>> START Material for this task

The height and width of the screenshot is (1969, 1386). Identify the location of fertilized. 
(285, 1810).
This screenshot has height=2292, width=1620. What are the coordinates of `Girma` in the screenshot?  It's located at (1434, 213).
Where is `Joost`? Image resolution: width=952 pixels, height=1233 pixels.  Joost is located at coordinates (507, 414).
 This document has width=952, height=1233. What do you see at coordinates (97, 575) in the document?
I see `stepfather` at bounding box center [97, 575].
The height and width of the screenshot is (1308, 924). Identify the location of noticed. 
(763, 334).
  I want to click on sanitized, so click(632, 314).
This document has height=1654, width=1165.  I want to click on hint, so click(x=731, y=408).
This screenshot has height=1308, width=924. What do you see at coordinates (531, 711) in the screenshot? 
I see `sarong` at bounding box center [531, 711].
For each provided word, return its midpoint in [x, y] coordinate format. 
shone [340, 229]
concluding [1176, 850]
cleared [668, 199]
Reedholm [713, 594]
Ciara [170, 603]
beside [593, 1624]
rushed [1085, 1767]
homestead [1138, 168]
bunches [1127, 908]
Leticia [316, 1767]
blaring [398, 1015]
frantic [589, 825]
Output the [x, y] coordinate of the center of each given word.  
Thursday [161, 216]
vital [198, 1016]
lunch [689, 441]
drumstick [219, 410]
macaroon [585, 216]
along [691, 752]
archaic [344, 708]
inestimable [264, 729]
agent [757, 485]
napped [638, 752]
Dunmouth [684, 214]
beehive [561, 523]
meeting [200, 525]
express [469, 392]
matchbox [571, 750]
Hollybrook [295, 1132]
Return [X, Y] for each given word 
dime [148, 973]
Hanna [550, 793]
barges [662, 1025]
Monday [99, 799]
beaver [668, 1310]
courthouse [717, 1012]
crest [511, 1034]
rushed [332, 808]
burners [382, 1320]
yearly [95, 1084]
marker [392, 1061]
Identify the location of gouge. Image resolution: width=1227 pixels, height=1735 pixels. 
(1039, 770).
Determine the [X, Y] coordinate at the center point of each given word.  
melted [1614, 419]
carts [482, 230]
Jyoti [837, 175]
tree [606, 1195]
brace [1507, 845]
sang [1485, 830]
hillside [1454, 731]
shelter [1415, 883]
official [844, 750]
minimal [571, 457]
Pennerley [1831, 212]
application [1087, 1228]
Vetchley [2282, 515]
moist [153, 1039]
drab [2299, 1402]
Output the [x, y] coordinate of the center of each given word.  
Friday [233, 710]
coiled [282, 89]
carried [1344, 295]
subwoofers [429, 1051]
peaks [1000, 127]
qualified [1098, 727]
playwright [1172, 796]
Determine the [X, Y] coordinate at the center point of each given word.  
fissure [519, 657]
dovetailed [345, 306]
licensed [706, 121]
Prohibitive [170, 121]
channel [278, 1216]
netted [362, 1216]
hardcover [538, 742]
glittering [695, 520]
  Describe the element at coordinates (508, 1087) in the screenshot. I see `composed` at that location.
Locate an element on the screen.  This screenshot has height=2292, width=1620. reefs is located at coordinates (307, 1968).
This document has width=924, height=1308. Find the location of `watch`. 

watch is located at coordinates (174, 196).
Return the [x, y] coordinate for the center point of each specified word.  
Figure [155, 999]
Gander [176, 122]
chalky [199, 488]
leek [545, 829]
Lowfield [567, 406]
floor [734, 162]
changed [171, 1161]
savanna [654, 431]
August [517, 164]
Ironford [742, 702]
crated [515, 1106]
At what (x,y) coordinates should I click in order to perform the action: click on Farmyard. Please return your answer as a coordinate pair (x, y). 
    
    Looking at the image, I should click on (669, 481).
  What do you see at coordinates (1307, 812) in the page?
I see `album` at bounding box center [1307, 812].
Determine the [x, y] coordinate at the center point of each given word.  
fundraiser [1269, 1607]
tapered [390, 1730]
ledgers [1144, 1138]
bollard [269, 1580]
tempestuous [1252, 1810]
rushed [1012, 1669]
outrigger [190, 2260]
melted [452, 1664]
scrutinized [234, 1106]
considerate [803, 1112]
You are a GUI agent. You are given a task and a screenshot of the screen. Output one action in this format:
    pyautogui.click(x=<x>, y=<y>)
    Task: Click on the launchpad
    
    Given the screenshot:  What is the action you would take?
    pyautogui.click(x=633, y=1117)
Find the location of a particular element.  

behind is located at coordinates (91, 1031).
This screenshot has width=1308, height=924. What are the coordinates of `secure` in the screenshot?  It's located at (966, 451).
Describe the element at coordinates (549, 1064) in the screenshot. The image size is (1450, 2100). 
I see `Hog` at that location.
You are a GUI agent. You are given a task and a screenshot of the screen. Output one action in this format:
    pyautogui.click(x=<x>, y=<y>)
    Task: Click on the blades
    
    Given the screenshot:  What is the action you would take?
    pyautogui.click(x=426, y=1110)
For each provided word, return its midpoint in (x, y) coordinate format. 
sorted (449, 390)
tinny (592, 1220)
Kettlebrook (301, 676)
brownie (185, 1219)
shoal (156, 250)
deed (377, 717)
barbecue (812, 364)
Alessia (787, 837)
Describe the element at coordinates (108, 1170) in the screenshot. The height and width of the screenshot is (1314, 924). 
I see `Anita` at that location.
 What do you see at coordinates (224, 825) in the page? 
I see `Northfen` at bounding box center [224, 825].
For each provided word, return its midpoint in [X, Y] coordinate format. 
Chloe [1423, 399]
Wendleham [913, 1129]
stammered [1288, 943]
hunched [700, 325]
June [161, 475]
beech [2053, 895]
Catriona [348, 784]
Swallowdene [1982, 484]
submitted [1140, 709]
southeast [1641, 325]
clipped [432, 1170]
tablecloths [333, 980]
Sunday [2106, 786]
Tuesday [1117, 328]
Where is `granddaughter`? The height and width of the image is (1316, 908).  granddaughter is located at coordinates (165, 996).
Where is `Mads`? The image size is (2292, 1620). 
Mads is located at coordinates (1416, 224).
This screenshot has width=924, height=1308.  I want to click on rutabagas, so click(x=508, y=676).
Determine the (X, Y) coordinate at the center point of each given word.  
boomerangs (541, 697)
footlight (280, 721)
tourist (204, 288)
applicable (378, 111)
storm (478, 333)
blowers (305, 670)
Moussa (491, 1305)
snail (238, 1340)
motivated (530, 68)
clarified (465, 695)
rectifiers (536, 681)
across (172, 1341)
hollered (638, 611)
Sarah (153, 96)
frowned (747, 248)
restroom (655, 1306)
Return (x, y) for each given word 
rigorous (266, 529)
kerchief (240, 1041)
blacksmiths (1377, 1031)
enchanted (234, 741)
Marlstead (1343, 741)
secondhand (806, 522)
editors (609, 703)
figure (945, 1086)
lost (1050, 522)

>> END Material for this task

_Task to carry out_:
Scale the entries starting with the line containing "rushed [1085, 1767]" and going on through the line containing "Dunmouth [684, 214]": write out every one of these lines again, not only those with answers, multiplying each coordinate in the answers by 2.5 and rounding to whole numbers, with halves rounded up. Leave all other numbers as they are.

_Answer for the task_:
rushed [2713, 4418]
homestead [2845, 420]
bunches [2818, 2270]
Leticia [790, 4418]
blaring [995, 2538]
frantic [1473, 2063]
Output the [x, y] coordinate of the center of each given word.  
Thursday [403, 540]
vital [495, 2540]
lunch [1723, 1103]
drumstick [548, 1025]
macaroon [1463, 540]
along [1728, 1880]
archaic [860, 1770]
inestimable [660, 1823]
agent [1893, 1213]
napped [1595, 1880]
Dunmouth [1710, 535]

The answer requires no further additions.